### ENTRIES SHOWN
------------------------------------

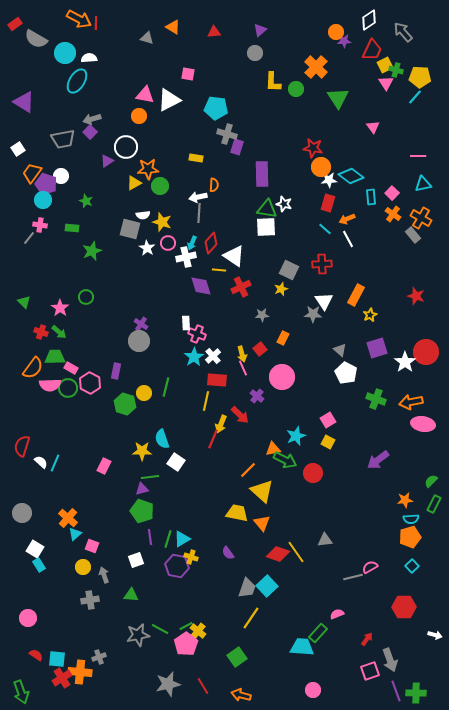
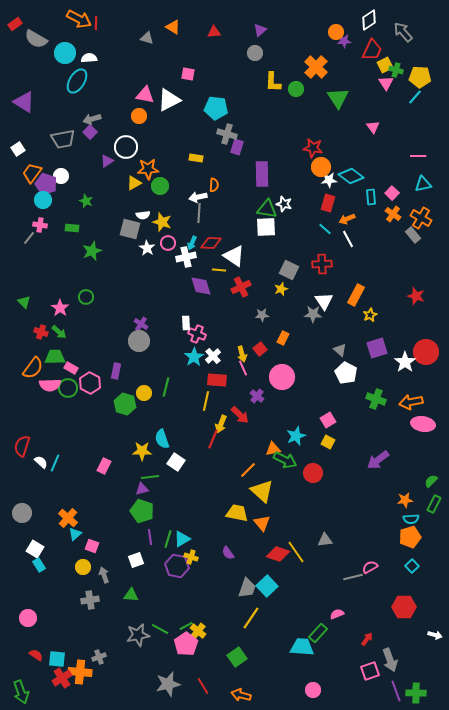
red diamond at (211, 243): rotated 50 degrees clockwise
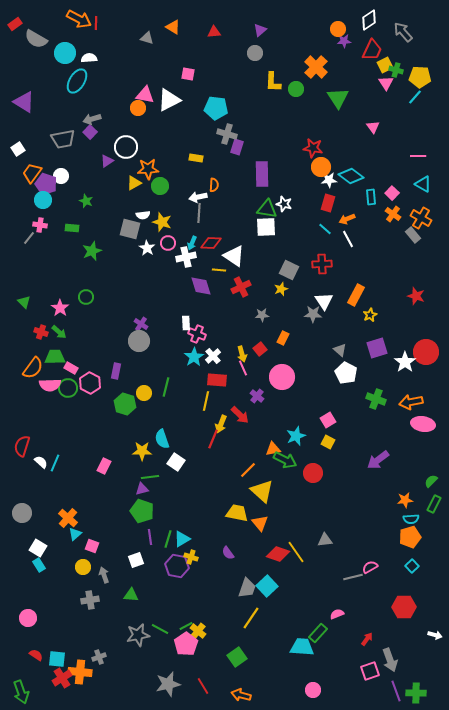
orange circle at (336, 32): moved 2 px right, 3 px up
orange circle at (139, 116): moved 1 px left, 8 px up
cyan triangle at (423, 184): rotated 42 degrees clockwise
orange triangle at (262, 523): moved 2 px left
white square at (35, 549): moved 3 px right, 1 px up
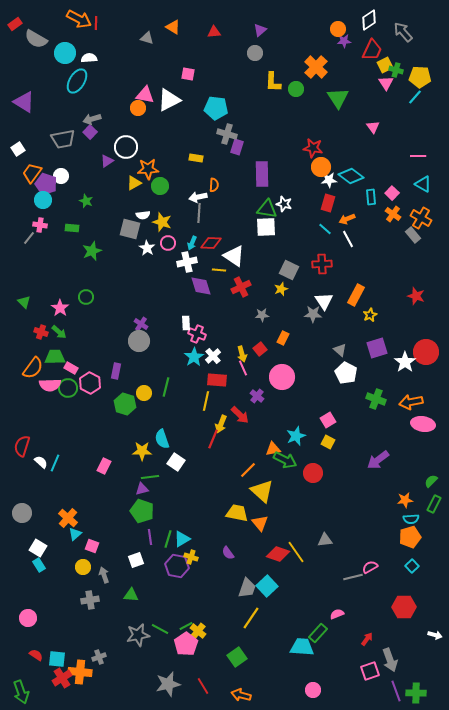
white cross at (186, 257): moved 1 px right, 5 px down
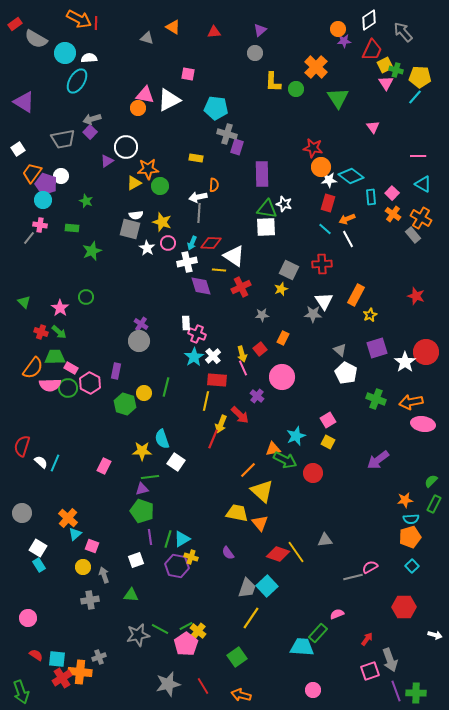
white semicircle at (143, 215): moved 7 px left
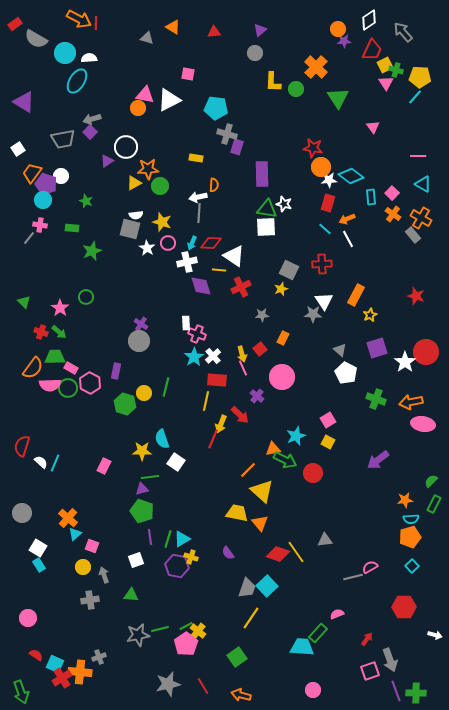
green line at (160, 629): rotated 42 degrees counterclockwise
cyan square at (57, 659): moved 2 px left, 5 px down; rotated 18 degrees clockwise
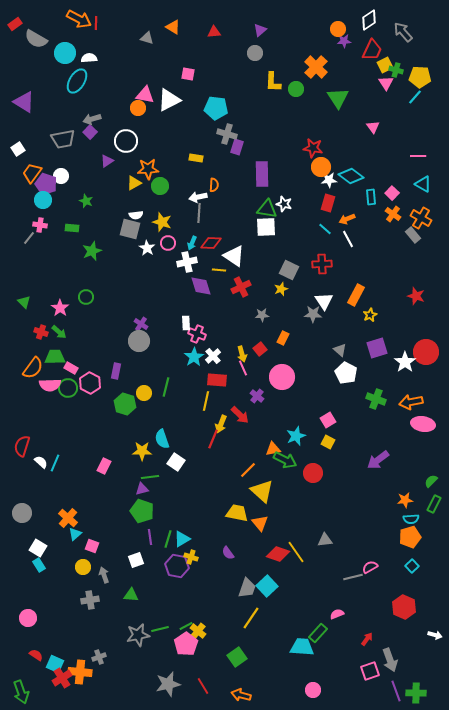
white circle at (126, 147): moved 6 px up
red hexagon at (404, 607): rotated 25 degrees clockwise
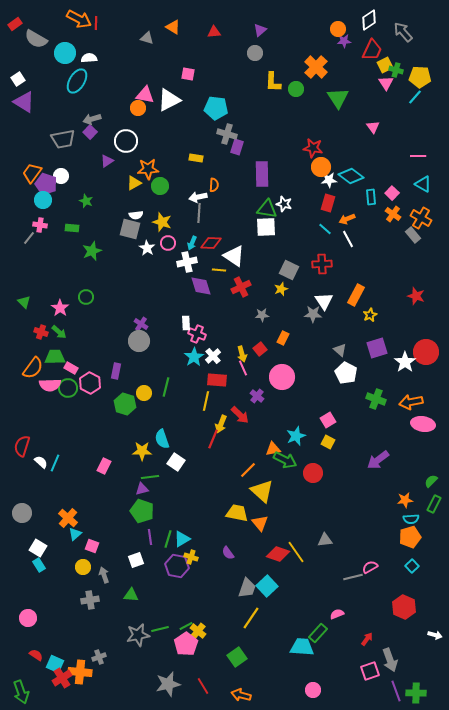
white square at (18, 149): moved 70 px up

------------------------------------

Edit all the lines of the material above so that each "orange" becomes "yellow", keeping everything else unchanged, and leave the pictures out of your answer.

### THE OUTPUT
red diamond at (211, 243): rotated 50 degrees clockwise
yellow circle at (336, 32): moved 2 px right, 3 px up
yellow circle at (139, 116): moved 1 px left, 8 px up
cyan triangle at (423, 184): rotated 42 degrees clockwise
yellow triangle at (262, 523): moved 2 px left
white square at (35, 549): moved 3 px right, 1 px up
white cross at (186, 257): moved 1 px right, 5 px down
white semicircle at (143, 215): moved 7 px left
green line at (160, 629): rotated 42 degrees counterclockwise
cyan square at (57, 659): moved 2 px left, 5 px down; rotated 18 degrees clockwise
white circle at (126, 147): moved 6 px up
red hexagon at (404, 607): rotated 25 degrees clockwise
white square at (18, 149): moved 70 px up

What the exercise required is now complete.